(Information provided Opens)

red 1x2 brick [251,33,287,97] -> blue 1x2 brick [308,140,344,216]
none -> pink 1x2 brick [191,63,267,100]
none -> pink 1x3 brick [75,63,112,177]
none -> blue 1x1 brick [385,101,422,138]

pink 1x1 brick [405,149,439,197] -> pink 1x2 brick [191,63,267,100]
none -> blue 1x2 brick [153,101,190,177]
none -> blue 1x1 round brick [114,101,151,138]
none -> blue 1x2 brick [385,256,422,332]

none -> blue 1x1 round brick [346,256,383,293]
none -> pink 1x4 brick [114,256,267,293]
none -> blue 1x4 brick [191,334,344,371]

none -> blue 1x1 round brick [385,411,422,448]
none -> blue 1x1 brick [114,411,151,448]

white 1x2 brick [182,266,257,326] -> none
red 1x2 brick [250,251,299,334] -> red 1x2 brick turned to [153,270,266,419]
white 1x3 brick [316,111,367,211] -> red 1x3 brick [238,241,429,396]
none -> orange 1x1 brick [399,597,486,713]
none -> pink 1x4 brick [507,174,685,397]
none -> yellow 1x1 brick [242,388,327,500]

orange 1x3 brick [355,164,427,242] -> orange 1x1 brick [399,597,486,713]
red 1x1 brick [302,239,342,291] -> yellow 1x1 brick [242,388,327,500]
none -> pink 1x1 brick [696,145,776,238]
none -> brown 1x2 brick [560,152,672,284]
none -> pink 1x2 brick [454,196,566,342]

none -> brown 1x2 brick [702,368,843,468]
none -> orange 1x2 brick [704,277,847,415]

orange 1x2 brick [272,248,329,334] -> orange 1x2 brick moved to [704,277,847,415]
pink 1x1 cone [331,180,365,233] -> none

(Information provided Closes)

Directions for this task:
Word for word, restate every record in the listing.

Finished exercise:
red 1x2 brick [251,33,287,97] -> blue 1x2 brick [308,140,344,216]
none -> pink 1x2 brick [191,63,267,100]
none -> pink 1x3 brick [75,63,112,177]
none -> blue 1x1 brick [385,101,422,138]

pink 1x1 brick [405,149,439,197] -> pink 1x2 brick [191,63,267,100]
none -> blue 1x2 brick [153,101,190,177]
none -> blue 1x1 round brick [114,101,151,138]
none -> blue 1x2 brick [385,256,422,332]

none -> blue 1x1 round brick [346,256,383,293]
none -> pink 1x4 brick [114,256,267,293]
none -> blue 1x4 brick [191,334,344,371]

none -> blue 1x1 round brick [385,411,422,448]
none -> blue 1x1 brick [114,411,151,448]

white 1x2 brick [182,266,257,326] -> none
red 1x2 brick [250,251,299,334] -> red 1x2 brick turned to [153,270,266,419]
white 1x3 brick [316,111,367,211] -> red 1x3 brick [238,241,429,396]
none -> orange 1x1 brick [399,597,486,713]
none -> pink 1x4 brick [507,174,685,397]
none -> yellow 1x1 brick [242,388,327,500]

orange 1x3 brick [355,164,427,242] -> orange 1x1 brick [399,597,486,713]
red 1x1 brick [302,239,342,291] -> yellow 1x1 brick [242,388,327,500]
none -> pink 1x1 brick [696,145,776,238]
none -> brown 1x2 brick [560,152,672,284]
none -> pink 1x2 brick [454,196,566,342]

none -> brown 1x2 brick [702,368,843,468]
none -> orange 1x2 brick [704,277,847,415]

orange 1x2 brick [272,248,329,334] -> orange 1x2 brick moved to [704,277,847,415]
pink 1x1 cone [331,180,365,233] -> none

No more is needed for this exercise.